[TASK TO CARRY OUT]: Below are lines of data, and only some are wanted. Please repeat exactly those from the line that has "(181, 133) = (81, 322): red" through the line that has "(303, 451) = (286, 350): green".

++++

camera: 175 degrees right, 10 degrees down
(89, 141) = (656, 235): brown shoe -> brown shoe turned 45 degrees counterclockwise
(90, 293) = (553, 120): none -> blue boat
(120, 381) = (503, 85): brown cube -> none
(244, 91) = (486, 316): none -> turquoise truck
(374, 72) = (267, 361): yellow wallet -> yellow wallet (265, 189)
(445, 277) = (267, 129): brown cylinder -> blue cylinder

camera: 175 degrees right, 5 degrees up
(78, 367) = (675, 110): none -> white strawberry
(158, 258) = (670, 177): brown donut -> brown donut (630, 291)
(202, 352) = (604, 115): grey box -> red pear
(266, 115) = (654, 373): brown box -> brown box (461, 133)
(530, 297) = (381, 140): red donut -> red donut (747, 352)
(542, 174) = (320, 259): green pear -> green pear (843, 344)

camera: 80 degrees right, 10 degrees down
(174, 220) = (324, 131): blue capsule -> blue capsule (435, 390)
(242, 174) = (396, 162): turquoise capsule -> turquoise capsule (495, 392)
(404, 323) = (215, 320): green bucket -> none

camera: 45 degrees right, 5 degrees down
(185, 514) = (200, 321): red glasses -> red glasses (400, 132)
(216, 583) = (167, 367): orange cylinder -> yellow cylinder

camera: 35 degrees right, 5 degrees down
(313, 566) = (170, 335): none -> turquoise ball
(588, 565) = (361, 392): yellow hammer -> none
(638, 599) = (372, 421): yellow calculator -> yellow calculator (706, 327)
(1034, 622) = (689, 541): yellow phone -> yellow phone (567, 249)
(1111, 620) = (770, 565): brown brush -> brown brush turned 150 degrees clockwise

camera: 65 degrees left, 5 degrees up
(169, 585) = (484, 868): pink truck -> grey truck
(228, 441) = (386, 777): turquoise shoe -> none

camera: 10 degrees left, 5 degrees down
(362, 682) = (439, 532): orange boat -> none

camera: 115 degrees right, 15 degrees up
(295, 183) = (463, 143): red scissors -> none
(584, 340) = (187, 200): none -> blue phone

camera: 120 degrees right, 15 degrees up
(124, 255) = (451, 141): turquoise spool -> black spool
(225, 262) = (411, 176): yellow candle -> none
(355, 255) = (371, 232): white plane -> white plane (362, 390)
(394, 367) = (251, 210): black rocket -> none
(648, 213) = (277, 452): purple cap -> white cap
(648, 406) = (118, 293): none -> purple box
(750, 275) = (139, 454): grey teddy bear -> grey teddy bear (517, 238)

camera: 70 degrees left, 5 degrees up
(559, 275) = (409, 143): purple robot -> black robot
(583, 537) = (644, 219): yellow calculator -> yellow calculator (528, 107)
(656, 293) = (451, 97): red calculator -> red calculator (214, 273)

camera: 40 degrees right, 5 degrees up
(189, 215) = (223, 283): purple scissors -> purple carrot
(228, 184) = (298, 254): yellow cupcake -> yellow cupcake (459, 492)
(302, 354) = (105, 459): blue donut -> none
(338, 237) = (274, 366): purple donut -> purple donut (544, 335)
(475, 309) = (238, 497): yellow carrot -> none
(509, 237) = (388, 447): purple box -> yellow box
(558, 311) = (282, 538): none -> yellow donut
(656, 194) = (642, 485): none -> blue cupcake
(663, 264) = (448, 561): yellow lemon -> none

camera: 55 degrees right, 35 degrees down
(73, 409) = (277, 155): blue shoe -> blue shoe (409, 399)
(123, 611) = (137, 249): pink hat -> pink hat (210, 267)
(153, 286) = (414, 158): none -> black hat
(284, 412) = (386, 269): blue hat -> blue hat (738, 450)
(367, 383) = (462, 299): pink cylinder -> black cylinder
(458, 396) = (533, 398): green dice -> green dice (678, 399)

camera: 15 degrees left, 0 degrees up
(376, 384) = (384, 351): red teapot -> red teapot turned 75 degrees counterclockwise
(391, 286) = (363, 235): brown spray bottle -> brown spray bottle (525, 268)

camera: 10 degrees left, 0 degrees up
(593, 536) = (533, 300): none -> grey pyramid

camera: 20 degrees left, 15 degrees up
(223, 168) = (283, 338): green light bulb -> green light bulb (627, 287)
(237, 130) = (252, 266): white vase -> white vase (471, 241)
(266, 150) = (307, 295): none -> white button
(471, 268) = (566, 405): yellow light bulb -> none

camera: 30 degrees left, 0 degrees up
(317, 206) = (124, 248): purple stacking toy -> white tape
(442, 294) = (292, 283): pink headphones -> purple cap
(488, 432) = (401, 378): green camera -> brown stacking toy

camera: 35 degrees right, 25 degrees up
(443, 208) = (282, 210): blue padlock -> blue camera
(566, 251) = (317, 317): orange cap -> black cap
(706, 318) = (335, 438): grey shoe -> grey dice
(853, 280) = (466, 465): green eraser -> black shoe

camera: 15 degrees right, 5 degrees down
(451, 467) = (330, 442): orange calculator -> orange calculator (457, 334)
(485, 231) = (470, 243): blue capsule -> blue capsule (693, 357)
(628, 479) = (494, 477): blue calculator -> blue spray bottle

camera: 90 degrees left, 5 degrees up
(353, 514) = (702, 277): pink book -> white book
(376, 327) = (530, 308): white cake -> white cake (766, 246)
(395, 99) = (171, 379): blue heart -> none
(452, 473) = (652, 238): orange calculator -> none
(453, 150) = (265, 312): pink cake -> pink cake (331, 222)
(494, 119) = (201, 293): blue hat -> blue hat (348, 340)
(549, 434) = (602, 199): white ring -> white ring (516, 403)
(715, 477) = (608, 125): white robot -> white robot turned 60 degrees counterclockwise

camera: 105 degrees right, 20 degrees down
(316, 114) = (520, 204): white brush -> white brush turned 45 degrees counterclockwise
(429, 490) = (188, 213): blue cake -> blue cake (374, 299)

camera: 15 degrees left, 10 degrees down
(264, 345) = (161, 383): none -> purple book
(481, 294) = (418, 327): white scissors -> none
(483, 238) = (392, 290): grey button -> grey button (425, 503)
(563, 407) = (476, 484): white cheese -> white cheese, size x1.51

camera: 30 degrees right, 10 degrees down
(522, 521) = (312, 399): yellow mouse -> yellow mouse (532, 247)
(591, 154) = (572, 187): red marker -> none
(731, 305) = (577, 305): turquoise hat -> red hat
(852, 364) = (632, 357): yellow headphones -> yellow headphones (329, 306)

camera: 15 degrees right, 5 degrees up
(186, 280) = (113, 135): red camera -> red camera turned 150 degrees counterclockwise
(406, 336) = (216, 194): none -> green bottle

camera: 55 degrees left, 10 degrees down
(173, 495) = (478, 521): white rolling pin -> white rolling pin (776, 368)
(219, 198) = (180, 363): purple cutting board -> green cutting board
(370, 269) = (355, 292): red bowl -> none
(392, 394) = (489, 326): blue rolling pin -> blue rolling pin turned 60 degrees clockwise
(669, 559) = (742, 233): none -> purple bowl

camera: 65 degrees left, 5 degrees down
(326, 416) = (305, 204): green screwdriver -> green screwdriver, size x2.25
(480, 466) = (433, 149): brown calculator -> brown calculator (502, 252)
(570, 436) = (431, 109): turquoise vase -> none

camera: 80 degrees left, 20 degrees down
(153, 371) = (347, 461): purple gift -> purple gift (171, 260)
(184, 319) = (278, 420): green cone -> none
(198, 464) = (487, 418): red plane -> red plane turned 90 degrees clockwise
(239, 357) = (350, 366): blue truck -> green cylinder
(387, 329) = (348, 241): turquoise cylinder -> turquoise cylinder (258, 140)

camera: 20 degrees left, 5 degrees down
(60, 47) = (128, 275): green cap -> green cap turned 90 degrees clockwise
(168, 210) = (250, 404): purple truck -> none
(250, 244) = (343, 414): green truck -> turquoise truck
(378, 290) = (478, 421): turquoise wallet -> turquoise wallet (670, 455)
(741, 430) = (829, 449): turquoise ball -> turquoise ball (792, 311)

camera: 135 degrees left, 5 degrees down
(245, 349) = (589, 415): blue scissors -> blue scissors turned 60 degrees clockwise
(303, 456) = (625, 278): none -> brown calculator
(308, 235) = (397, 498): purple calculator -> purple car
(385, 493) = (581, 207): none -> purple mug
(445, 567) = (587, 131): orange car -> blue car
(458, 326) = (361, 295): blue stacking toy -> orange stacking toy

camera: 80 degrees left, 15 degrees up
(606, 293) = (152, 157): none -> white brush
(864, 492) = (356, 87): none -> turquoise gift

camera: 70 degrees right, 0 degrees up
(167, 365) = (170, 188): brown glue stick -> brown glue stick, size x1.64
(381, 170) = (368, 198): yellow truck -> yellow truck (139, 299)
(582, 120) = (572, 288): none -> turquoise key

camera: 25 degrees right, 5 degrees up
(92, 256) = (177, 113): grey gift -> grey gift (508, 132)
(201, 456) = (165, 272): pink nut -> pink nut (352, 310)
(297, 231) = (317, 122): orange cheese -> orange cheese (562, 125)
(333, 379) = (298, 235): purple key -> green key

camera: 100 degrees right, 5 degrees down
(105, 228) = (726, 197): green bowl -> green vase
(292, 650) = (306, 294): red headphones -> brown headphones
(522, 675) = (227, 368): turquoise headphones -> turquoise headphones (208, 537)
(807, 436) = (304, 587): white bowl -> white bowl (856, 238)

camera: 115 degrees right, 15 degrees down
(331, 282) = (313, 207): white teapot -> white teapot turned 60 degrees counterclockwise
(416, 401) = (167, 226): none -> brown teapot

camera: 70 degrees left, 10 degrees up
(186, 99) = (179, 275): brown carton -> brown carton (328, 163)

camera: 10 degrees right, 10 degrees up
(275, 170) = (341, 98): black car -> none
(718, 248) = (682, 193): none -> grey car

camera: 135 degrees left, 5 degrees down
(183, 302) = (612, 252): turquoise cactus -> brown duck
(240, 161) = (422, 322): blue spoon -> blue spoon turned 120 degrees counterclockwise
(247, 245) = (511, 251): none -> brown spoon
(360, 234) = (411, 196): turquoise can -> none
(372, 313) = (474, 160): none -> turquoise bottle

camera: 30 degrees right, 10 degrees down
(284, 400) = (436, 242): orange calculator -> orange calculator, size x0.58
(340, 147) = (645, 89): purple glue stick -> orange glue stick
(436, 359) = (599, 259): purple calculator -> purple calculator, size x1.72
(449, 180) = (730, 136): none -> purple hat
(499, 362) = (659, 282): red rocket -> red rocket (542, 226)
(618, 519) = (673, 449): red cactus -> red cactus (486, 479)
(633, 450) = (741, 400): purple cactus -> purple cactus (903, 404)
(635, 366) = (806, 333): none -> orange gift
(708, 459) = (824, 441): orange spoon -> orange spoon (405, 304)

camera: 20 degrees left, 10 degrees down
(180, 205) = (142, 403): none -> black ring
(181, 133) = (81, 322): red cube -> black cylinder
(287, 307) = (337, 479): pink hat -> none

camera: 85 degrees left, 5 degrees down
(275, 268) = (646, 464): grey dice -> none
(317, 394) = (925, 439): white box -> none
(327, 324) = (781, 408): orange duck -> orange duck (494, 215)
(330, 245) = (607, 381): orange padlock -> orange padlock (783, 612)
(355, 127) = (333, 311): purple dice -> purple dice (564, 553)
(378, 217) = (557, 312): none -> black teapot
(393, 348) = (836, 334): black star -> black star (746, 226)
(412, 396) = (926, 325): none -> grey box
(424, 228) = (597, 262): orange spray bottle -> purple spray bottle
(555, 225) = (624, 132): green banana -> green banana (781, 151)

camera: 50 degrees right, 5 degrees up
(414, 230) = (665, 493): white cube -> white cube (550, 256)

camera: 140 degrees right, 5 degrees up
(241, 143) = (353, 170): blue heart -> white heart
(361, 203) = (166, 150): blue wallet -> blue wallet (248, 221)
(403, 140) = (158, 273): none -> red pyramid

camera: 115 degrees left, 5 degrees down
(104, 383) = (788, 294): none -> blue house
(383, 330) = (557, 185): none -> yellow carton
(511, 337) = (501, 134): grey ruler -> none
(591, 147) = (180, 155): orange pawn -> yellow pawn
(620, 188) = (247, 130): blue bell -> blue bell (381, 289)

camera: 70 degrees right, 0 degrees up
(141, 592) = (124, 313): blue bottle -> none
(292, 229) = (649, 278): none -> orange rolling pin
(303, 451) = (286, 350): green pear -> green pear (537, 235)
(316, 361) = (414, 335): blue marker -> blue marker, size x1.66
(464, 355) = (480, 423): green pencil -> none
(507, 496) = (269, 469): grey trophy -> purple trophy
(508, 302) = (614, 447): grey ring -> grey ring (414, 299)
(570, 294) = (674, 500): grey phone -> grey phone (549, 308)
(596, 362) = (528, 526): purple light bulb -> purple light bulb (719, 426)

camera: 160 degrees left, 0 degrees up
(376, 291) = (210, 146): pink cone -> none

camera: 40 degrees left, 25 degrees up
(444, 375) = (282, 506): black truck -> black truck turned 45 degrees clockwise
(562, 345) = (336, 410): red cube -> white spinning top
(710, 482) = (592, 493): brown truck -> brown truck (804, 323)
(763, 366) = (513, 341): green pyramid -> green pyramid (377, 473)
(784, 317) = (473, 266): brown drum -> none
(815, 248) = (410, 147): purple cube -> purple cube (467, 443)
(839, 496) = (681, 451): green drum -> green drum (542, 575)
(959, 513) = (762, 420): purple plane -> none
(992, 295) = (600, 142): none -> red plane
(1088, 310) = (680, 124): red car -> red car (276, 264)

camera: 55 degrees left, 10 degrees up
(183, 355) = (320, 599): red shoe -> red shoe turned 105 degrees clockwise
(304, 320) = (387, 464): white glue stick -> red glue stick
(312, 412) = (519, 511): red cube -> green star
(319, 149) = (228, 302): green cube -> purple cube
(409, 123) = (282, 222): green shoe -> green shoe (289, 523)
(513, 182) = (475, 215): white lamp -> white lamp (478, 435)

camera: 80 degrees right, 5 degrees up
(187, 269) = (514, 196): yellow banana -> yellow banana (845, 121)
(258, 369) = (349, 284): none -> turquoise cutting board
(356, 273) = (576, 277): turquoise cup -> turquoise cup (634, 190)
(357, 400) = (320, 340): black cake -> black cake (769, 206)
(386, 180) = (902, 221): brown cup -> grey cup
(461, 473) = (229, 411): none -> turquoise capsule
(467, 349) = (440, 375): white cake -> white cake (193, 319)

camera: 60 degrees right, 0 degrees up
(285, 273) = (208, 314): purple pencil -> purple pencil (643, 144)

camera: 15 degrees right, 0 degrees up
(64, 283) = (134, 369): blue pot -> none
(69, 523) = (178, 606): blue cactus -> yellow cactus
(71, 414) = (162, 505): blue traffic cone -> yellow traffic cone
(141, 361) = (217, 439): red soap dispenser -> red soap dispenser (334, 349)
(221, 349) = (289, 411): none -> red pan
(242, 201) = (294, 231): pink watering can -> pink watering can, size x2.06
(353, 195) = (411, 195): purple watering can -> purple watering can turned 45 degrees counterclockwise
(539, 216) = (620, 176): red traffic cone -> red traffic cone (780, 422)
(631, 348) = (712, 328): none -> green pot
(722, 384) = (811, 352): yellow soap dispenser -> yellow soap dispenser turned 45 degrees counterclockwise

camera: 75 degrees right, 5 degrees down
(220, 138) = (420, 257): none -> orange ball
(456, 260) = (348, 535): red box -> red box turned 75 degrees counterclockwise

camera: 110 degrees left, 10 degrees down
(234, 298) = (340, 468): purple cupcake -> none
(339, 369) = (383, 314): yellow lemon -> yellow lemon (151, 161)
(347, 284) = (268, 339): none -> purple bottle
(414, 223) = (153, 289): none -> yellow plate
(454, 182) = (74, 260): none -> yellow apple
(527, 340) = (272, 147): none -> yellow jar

++++

[WRITTEN ANSWER]:
(181, 133) = (81, 322): red cube -> black cylinder
(287, 307) = (337, 479): pink hat -> none

camera: 85 degrees left, 5 degrees down
(275, 268) = (646, 464): grey dice -> none
(317, 394) = (925, 439): white box -> none
(327, 324) = (781, 408): orange duck -> orange duck (494, 215)
(330, 245) = (607, 381): orange padlock -> orange padlock (783, 612)
(355, 127) = (333, 311): purple dice -> purple dice (564, 553)
(378, 217) = (557, 312): none -> black teapot
(393, 348) = (836, 334): black star -> black star (746, 226)
(412, 396) = (926, 325): none -> grey box
(424, 228) = (597, 262): orange spray bottle -> purple spray bottle
(555, 225) = (624, 132): green banana -> green banana (781, 151)

camera: 50 degrees right, 5 degrees up
(414, 230) = (665, 493): white cube -> white cube (550, 256)

camera: 140 degrees right, 5 degrees up
(241, 143) = (353, 170): blue heart -> white heart
(361, 203) = (166, 150): blue wallet -> blue wallet (248, 221)
(403, 140) = (158, 273): none -> red pyramid

camera: 115 degrees left, 5 degrees down
(104, 383) = (788, 294): none -> blue house
(383, 330) = (557, 185): none -> yellow carton
(511, 337) = (501, 134): grey ruler -> none
(591, 147) = (180, 155): orange pawn -> yellow pawn
(620, 188) = (247, 130): blue bell -> blue bell (381, 289)

camera: 70 degrees right, 0 degrees up
(141, 592) = (124, 313): blue bottle -> none
(292, 229) = (649, 278): none -> orange rolling pin
(303, 451) = (286, 350): green pear -> green pear (537, 235)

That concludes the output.